- _Exercise details_
Spot each line in the data below containing "cylinder" and copy it.

- _Object change listings_
-----
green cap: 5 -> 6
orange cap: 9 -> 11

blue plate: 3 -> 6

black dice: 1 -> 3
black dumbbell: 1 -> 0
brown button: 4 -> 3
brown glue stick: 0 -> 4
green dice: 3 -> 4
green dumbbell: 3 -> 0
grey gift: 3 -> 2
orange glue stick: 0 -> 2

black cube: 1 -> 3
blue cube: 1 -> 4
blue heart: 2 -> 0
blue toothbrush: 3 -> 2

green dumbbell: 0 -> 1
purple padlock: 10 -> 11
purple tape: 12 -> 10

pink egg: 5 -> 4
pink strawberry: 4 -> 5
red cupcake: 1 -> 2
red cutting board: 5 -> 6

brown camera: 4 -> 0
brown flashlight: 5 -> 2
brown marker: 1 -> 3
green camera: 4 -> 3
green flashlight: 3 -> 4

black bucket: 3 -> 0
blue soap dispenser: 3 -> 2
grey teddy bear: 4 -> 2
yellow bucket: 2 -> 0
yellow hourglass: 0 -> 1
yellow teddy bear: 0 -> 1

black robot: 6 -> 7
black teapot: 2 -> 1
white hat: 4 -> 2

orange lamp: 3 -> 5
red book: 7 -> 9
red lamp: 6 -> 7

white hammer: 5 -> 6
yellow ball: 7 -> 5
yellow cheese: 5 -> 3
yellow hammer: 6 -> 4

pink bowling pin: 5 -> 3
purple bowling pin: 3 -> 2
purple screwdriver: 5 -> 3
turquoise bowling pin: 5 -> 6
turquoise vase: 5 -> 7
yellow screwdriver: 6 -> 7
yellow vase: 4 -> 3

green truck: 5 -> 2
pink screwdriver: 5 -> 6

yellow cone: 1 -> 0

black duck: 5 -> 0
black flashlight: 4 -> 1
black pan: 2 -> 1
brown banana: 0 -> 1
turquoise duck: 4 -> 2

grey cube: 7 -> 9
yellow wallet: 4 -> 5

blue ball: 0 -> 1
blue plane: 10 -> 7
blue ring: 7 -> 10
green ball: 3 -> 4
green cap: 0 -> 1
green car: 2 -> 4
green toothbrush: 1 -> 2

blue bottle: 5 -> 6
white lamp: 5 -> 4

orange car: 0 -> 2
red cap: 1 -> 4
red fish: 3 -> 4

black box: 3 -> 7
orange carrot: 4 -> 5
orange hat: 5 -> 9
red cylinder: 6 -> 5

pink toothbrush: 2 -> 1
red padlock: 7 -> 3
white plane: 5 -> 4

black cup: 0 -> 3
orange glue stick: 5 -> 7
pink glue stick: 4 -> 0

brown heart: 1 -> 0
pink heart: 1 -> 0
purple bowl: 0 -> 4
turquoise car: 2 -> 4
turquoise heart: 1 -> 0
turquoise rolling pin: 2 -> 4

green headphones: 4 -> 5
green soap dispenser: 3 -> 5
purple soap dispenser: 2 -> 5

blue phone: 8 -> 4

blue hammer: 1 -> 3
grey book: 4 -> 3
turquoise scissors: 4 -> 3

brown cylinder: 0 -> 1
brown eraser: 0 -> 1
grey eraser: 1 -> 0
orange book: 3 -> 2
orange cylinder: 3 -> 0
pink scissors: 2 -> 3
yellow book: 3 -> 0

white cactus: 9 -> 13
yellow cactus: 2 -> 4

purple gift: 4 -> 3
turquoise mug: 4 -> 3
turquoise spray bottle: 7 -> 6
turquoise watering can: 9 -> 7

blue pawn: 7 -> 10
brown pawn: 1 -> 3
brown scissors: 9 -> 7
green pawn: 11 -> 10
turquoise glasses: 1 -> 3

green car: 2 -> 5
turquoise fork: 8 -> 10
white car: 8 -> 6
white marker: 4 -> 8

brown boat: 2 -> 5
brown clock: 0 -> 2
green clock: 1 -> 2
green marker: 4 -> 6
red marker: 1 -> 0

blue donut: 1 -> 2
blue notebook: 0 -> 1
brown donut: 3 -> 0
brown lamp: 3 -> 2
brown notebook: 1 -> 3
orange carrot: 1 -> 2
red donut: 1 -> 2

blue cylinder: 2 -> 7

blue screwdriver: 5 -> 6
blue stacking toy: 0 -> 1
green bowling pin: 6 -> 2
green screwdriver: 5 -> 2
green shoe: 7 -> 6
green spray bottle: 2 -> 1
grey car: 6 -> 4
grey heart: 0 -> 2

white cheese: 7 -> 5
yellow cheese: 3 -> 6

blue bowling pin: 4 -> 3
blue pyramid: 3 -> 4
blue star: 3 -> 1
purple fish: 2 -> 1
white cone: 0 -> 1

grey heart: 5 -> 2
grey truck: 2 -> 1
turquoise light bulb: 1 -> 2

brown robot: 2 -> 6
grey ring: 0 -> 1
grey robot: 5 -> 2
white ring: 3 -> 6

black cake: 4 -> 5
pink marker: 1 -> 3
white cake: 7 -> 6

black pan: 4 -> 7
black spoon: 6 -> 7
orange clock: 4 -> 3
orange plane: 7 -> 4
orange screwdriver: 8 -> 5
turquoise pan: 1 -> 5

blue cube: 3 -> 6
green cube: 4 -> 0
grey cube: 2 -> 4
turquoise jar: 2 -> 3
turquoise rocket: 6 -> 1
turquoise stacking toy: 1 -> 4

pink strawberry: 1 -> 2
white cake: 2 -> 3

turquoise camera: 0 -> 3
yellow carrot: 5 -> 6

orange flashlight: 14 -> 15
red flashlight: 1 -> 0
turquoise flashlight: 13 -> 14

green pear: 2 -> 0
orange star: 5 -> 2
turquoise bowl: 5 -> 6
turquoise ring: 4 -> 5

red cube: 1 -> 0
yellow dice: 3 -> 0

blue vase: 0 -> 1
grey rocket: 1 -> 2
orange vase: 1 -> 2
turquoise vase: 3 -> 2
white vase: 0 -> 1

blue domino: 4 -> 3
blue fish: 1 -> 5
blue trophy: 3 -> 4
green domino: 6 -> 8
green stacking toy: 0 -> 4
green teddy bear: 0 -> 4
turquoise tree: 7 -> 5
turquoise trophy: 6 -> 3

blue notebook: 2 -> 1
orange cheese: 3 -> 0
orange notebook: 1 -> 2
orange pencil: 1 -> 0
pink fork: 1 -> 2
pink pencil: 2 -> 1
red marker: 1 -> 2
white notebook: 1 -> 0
-----
- _Exercise output_
red cylinder: 6 -> 5
brown cylinder: 0 -> 1
orange cylinder: 3 -> 0
blue cylinder: 2 -> 7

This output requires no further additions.